• [What is being asked]
Should any entry include an image, skip the image and copy the entry exactly.

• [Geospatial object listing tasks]
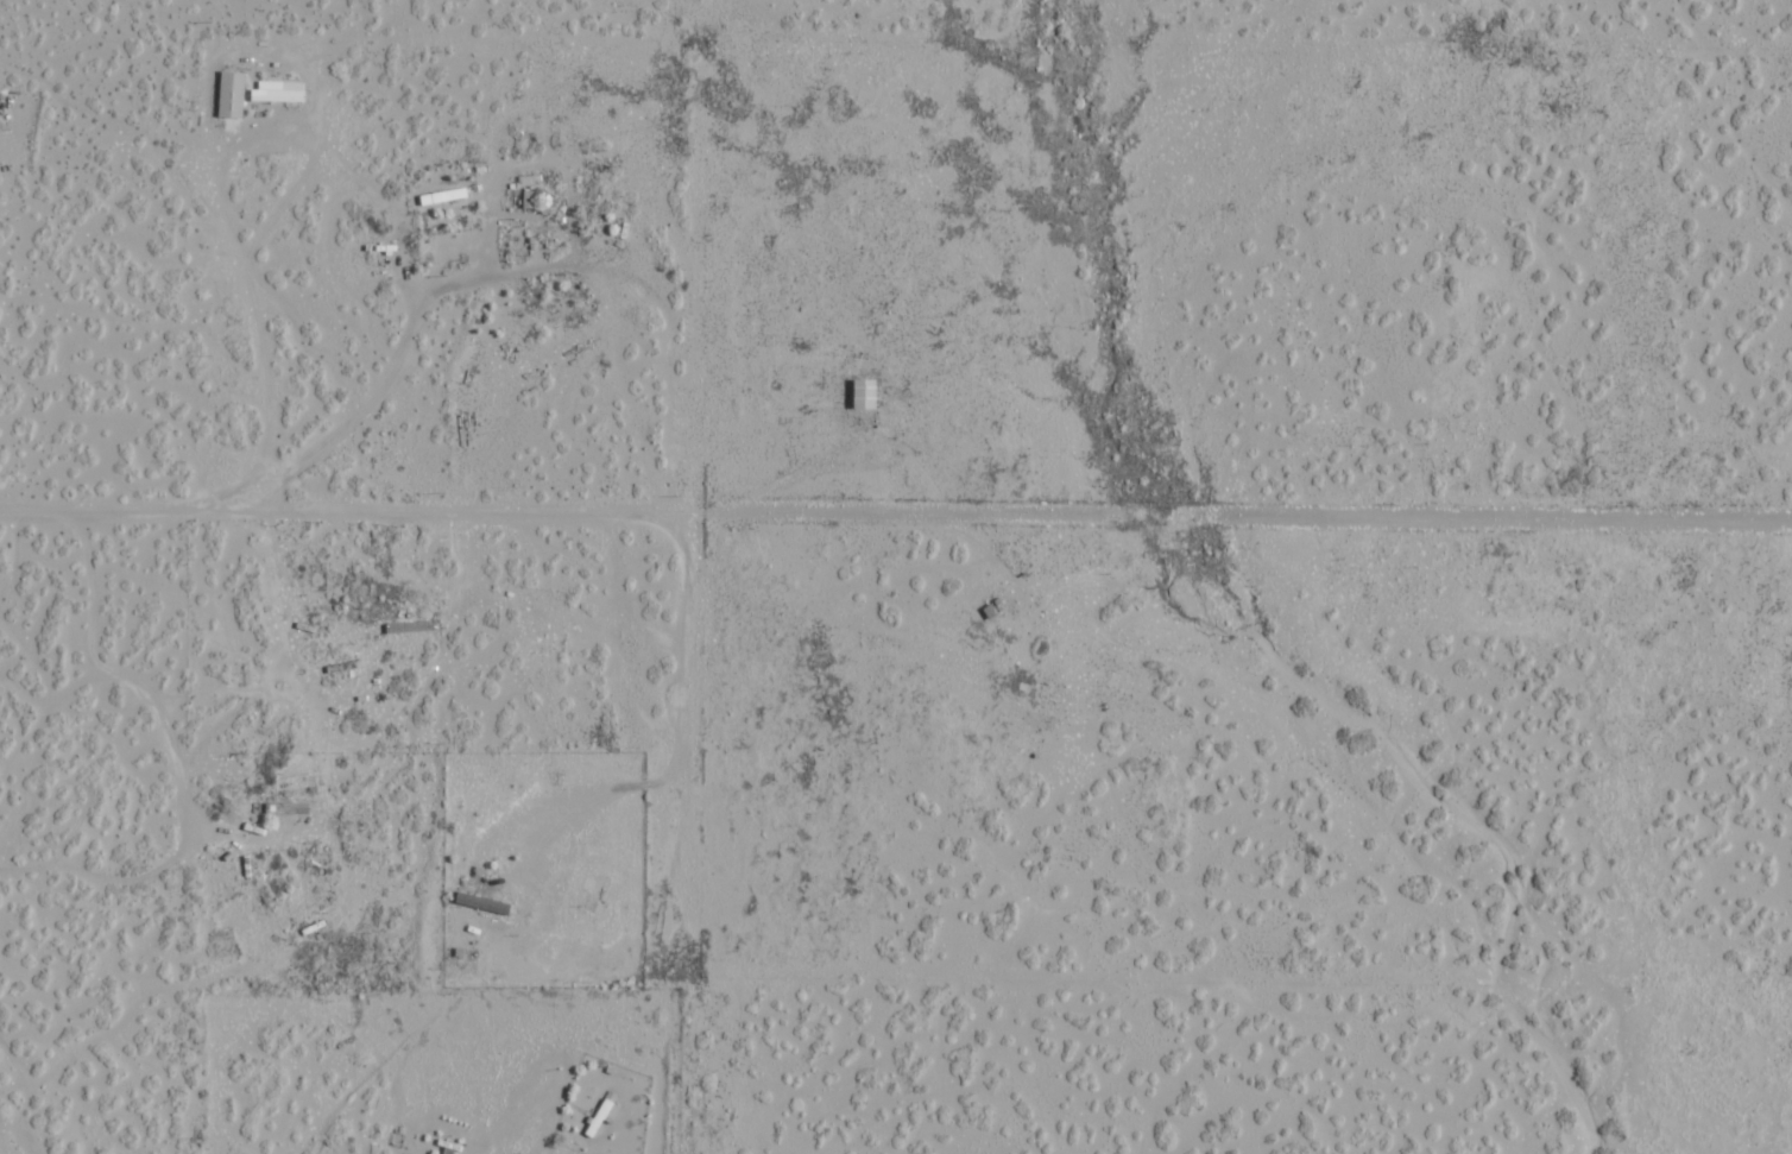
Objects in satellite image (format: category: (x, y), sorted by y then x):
building: (233, 94)
road: (1050, 197)
building: (867, 394)
road: (352, 559)
road: (184, 817)
road: (376, 917)
building: (609, 1109)
road: (517, 1116)

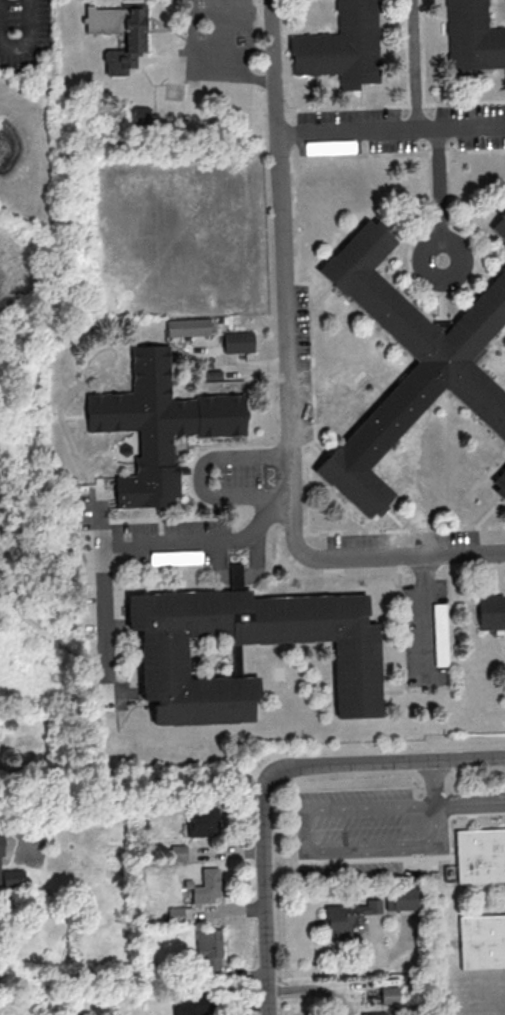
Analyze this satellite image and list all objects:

• [Answer below]
Objects in satellite image (format: category: (x, y), sorted by y then x):
building: (233, 94)
road: (1050, 197)
building: (867, 394)
road: (352, 559)
road: (184, 817)
road: (376, 917)
building: (609, 1109)
road: (517, 1116)

Analyze this satellite image and list all objects:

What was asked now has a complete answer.